▸ **Task item**:
I would like the line with "orange mushroom: 7 -> 8" and every line after it, down to the end of the entries below, output exactly and without pictures.

▸ **Dataset records**:
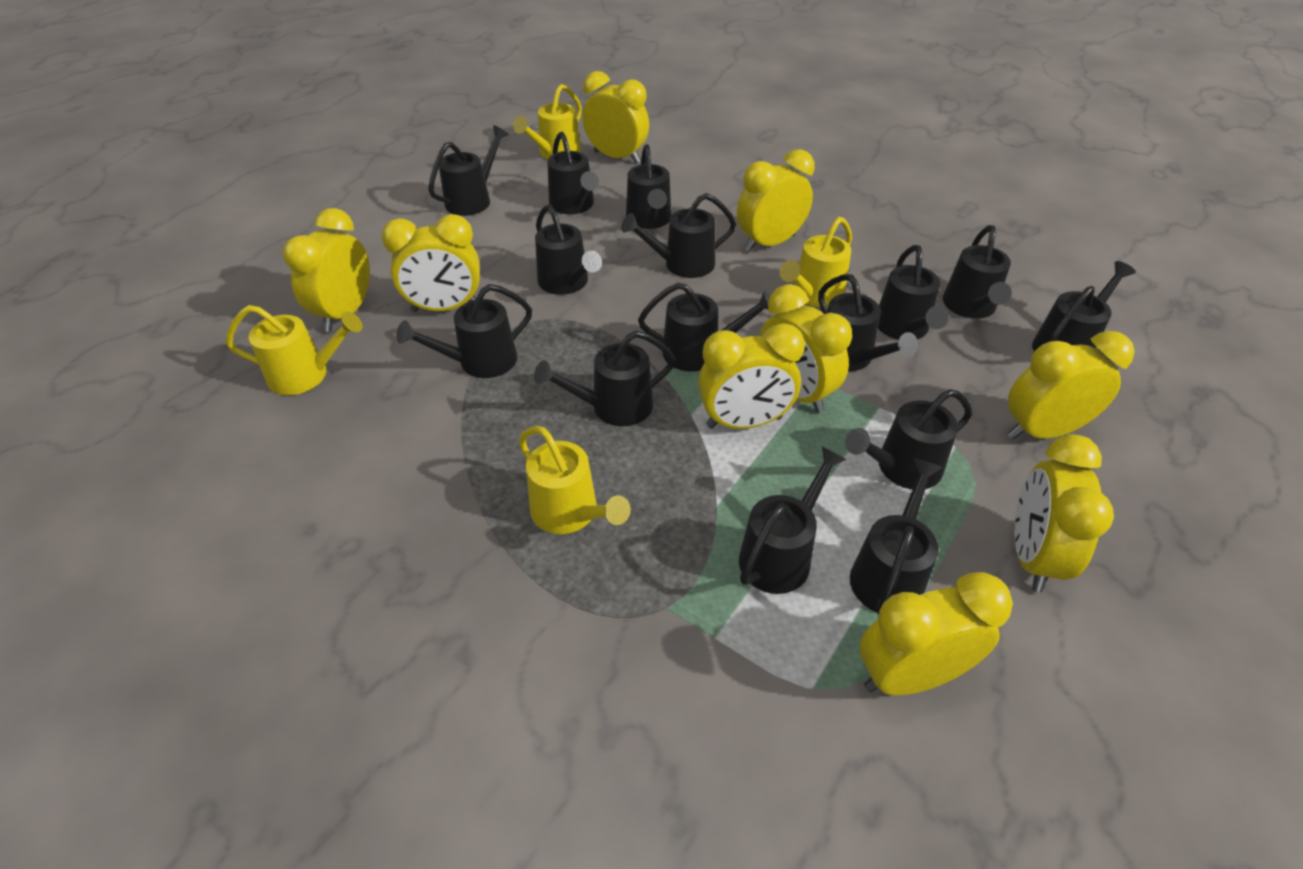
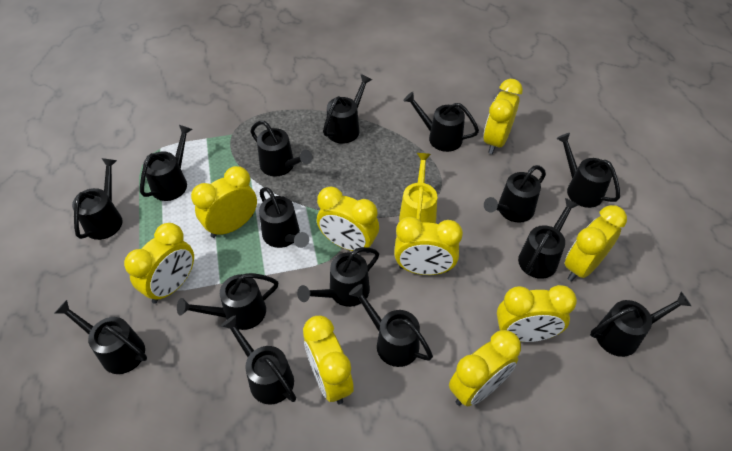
yellow watering can: 4 -> 1

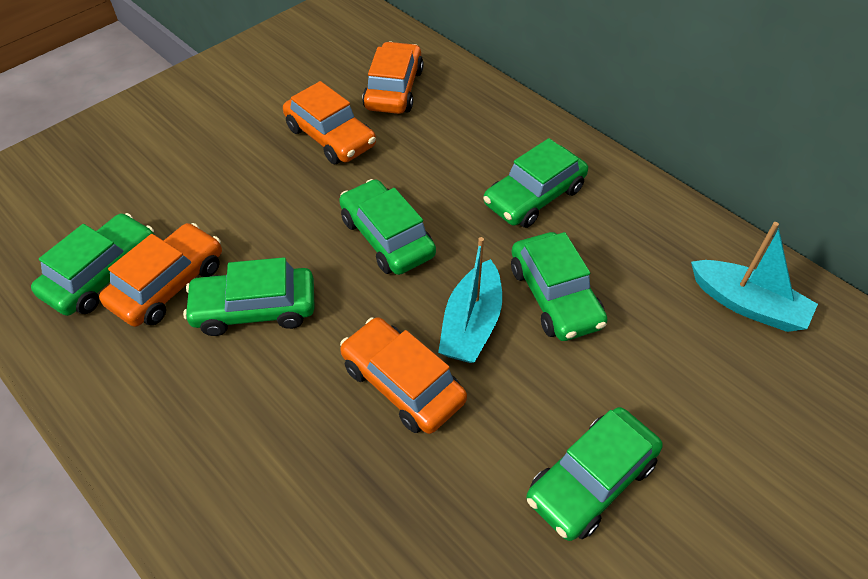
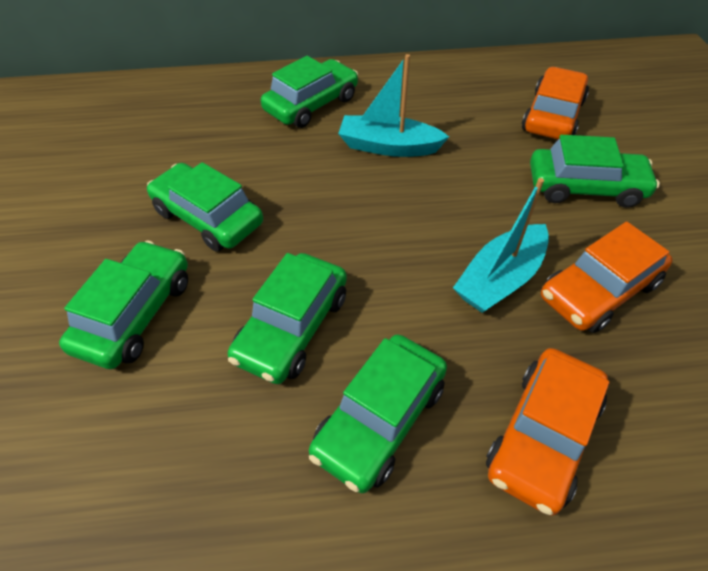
orange car: 4 -> 3

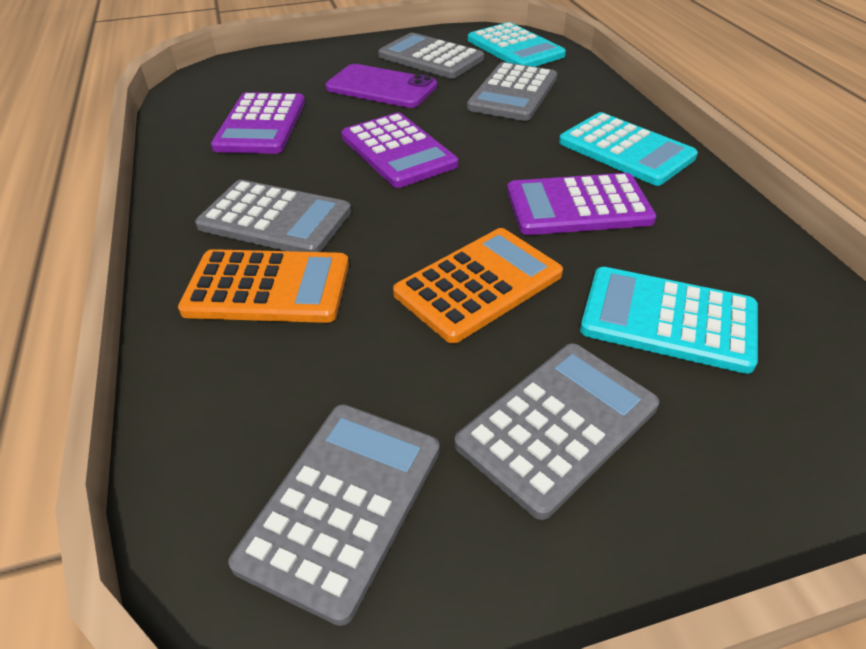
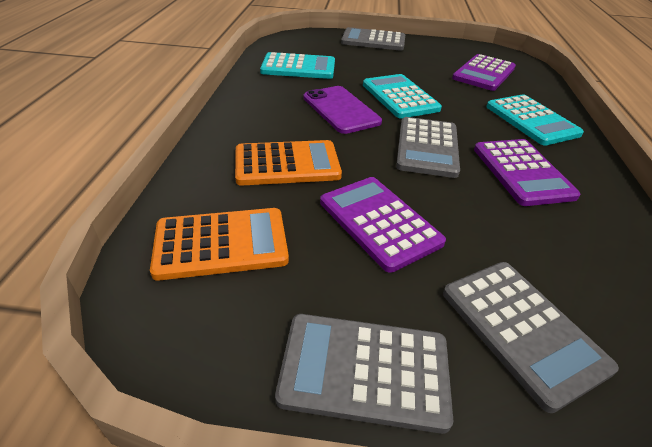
grey calculator: 5 -> 4

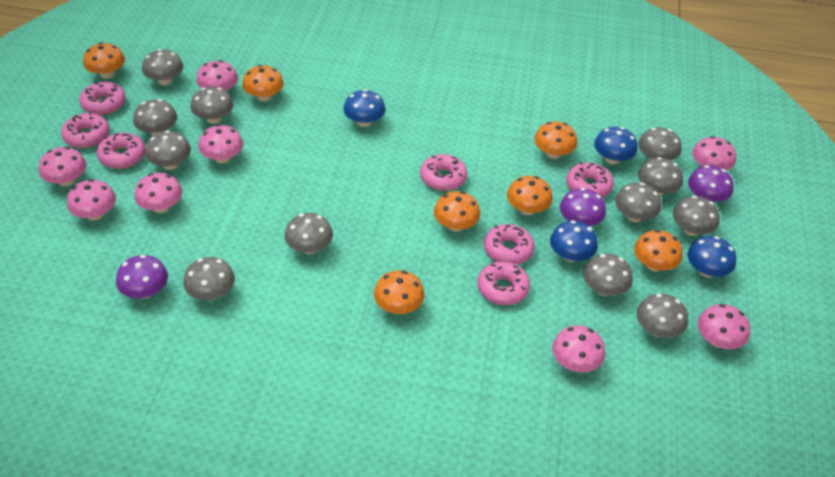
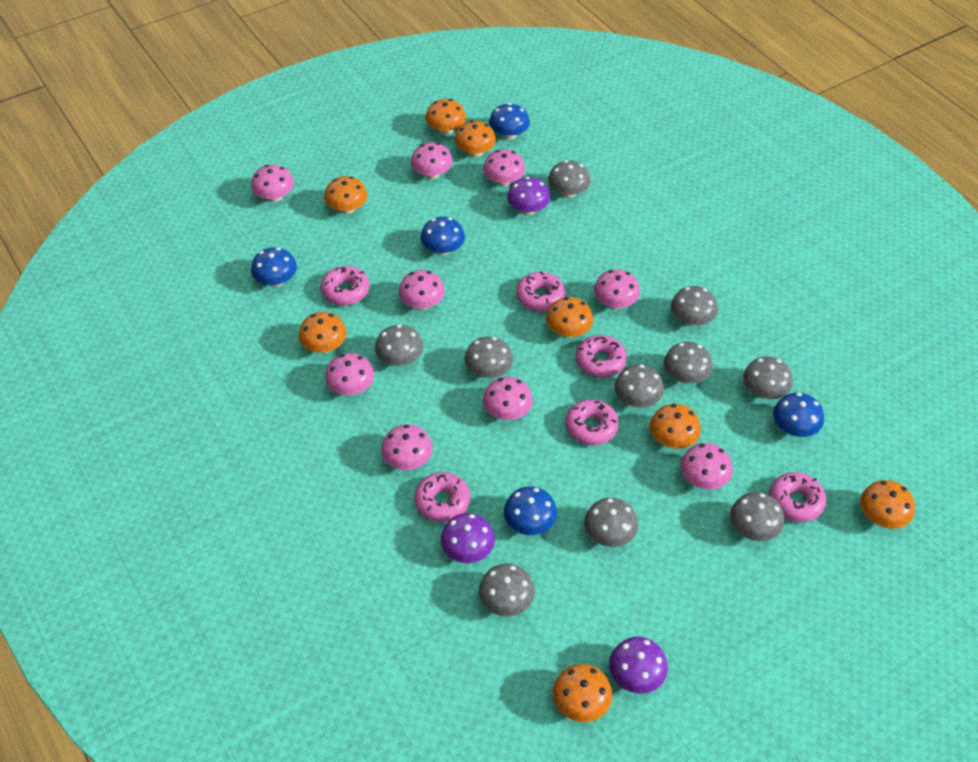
blue mushroom: 4 -> 5
grey mushroom: 12 -> 10
orange mushroom: 7 -> 8
pink donut: 7 -> 6
pink mushroom: 8 -> 9

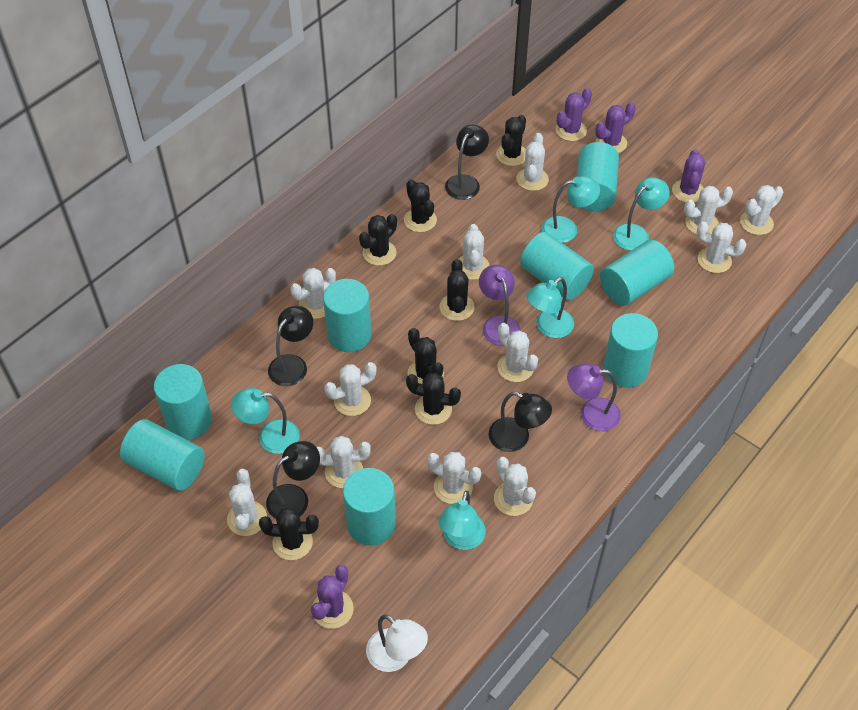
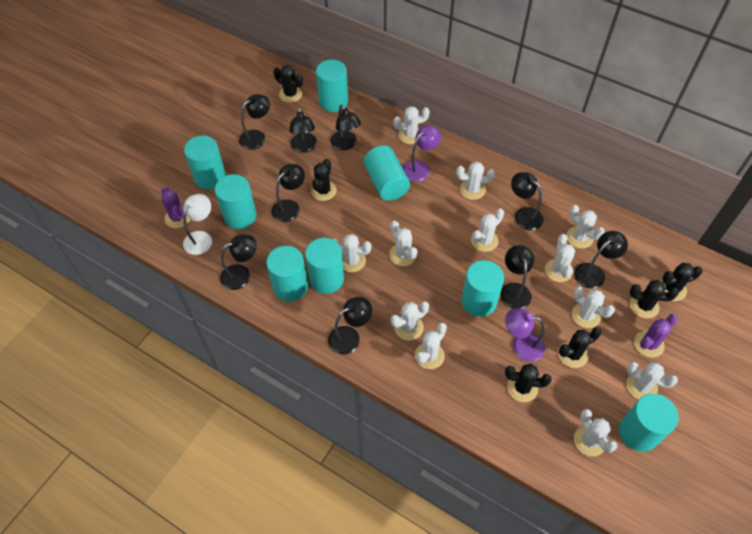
black cactus: 7 -> 6
black lamp: 4 -> 9
purple cactus: 4 -> 2
turquoise lamp: 5 -> 0

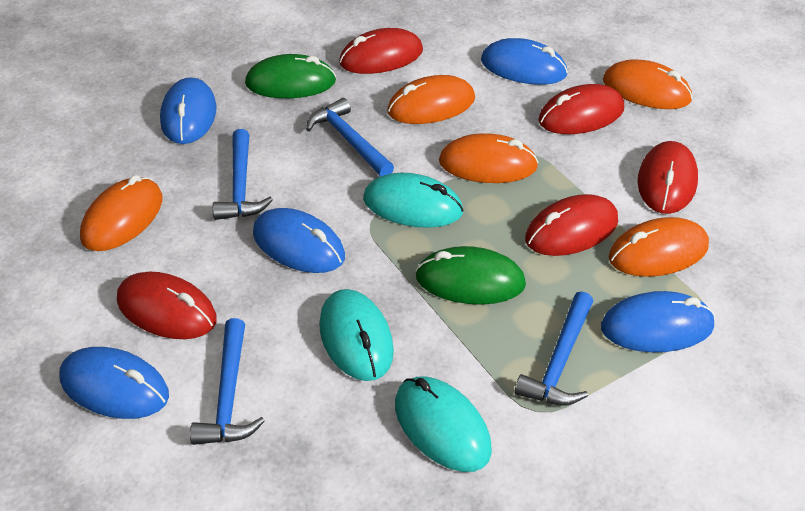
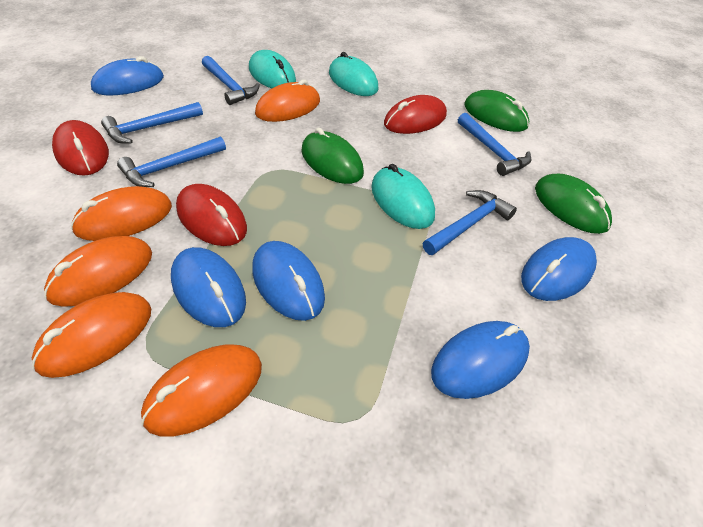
blue hammer: 4 -> 5
green mouse: 2 -> 3
red mouse: 5 -> 3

▸ **Response area**:
orange mushroom: 7 -> 8
pink donut: 7 -> 6
pink mushroom: 8 -> 9

black cactus: 7 -> 6
black lamp: 4 -> 9
purple cactus: 4 -> 2
turquoise lamp: 5 -> 0

blue hammer: 4 -> 5
green mouse: 2 -> 3
red mouse: 5 -> 3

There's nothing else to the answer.